▸ PROBLEM DESCRIPTION
Every entry below must be transcribed word for word, and the images must be left out.

Records excerpted from a collection
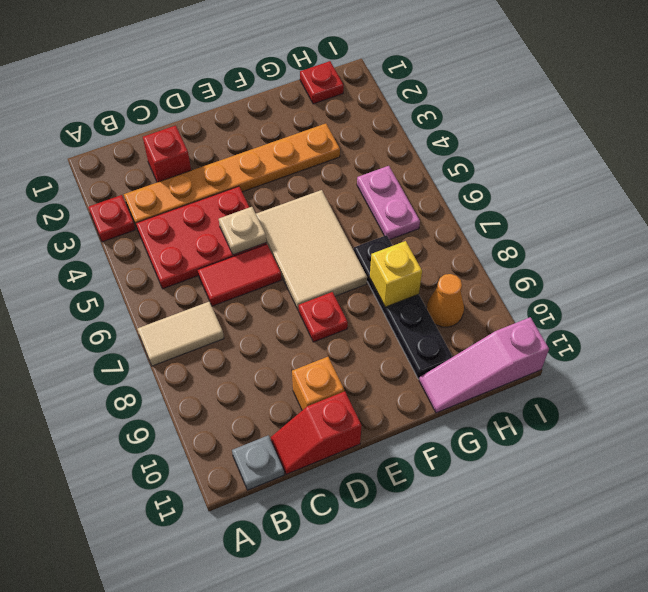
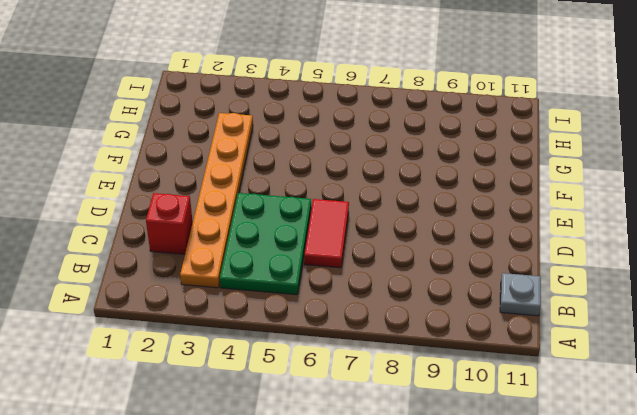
green plate B4:D5 level 1 -> red plate B4:D5 level 1
none -> red plate A3 level 1
none -> tan tile A7:B7 level 1
none -> red slope C11:D11 level 1 top D

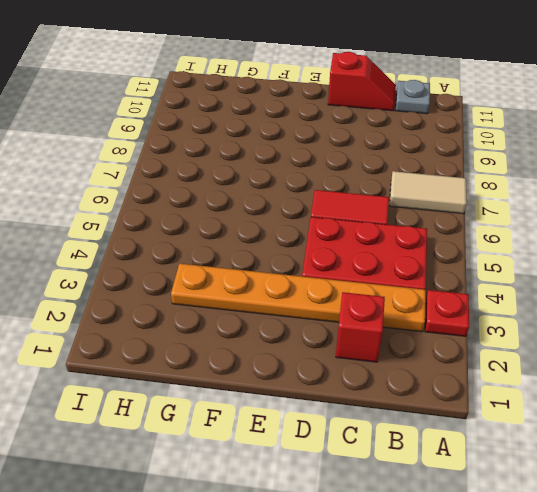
none -> orange brick D10 level 1
none -> tan tile E5:F7 level 1
none -> red plate E8 level 1

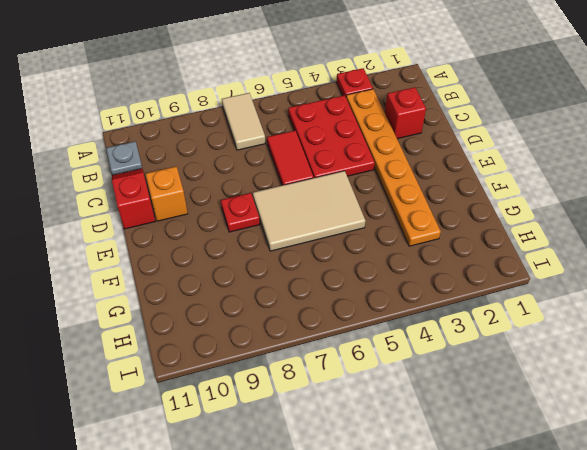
none -> black plate G7:G10 level 1
none -> pink slope G11:I11 level 1 top I
none -> red plate H1 level 1

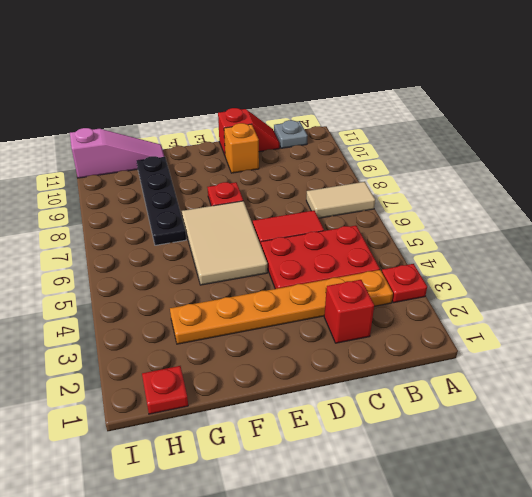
none -> pink plate H5:H6 level 1
none -> orange cone H9 level 1
none -> tan plate D5 level 2

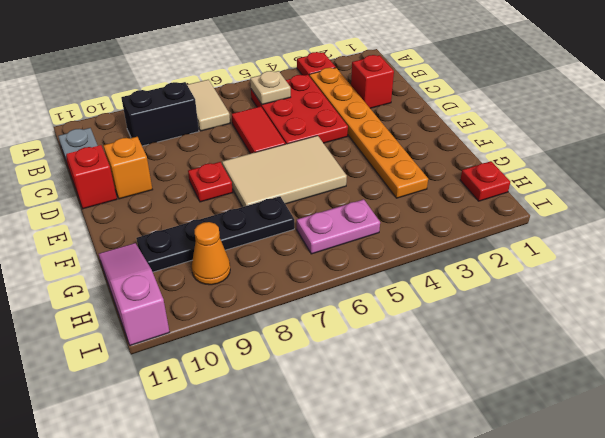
tan plate B5 level 2 -> tan plate D5 level 2
black brick B8:B9 level 1 -> none
none -> yellow brick G8 level 2

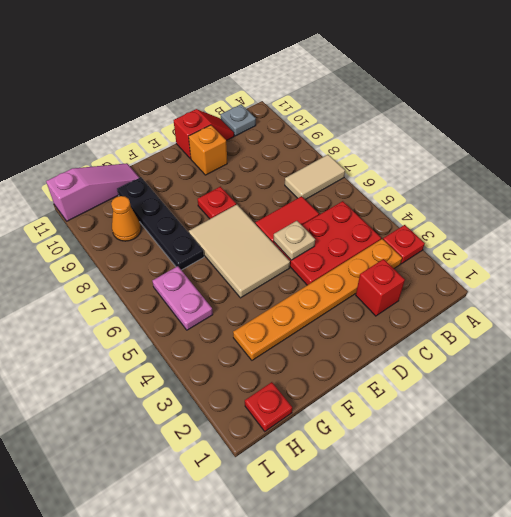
none -> yellow brick G8 level 2

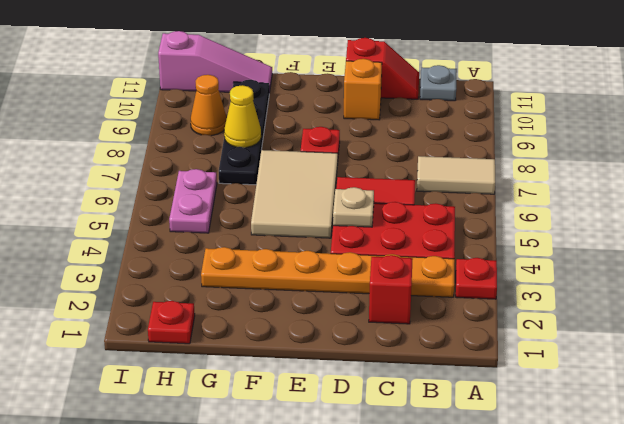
yellow cone G8 level 2 -> yellow brick G8 level 2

▸ RESULT
green plate B4:D5 level 1 -> red plate B4:D5 level 1
none -> red plate A3 level 1
none -> tan tile A7:B7 level 1
none -> red slope C11:D11 level 1 top D

none -> orange brick D10 level 1
none -> tan tile E5:F7 level 1
none -> red plate E8 level 1

none -> black plate G7:G10 level 1
none -> pink slope G11:I11 level 1 top I
none -> red plate H1 level 1

none -> pink plate H5:H6 level 1
none -> orange cone H9 level 1
none -> tan plate D5 level 2

tan plate B5 level 2 -> tan plate D5 level 2
black brick B8:B9 level 1 -> none
none -> yellow brick G8 level 2

none -> yellow brick G8 level 2

yellow cone G8 level 2 -> yellow brick G8 level 2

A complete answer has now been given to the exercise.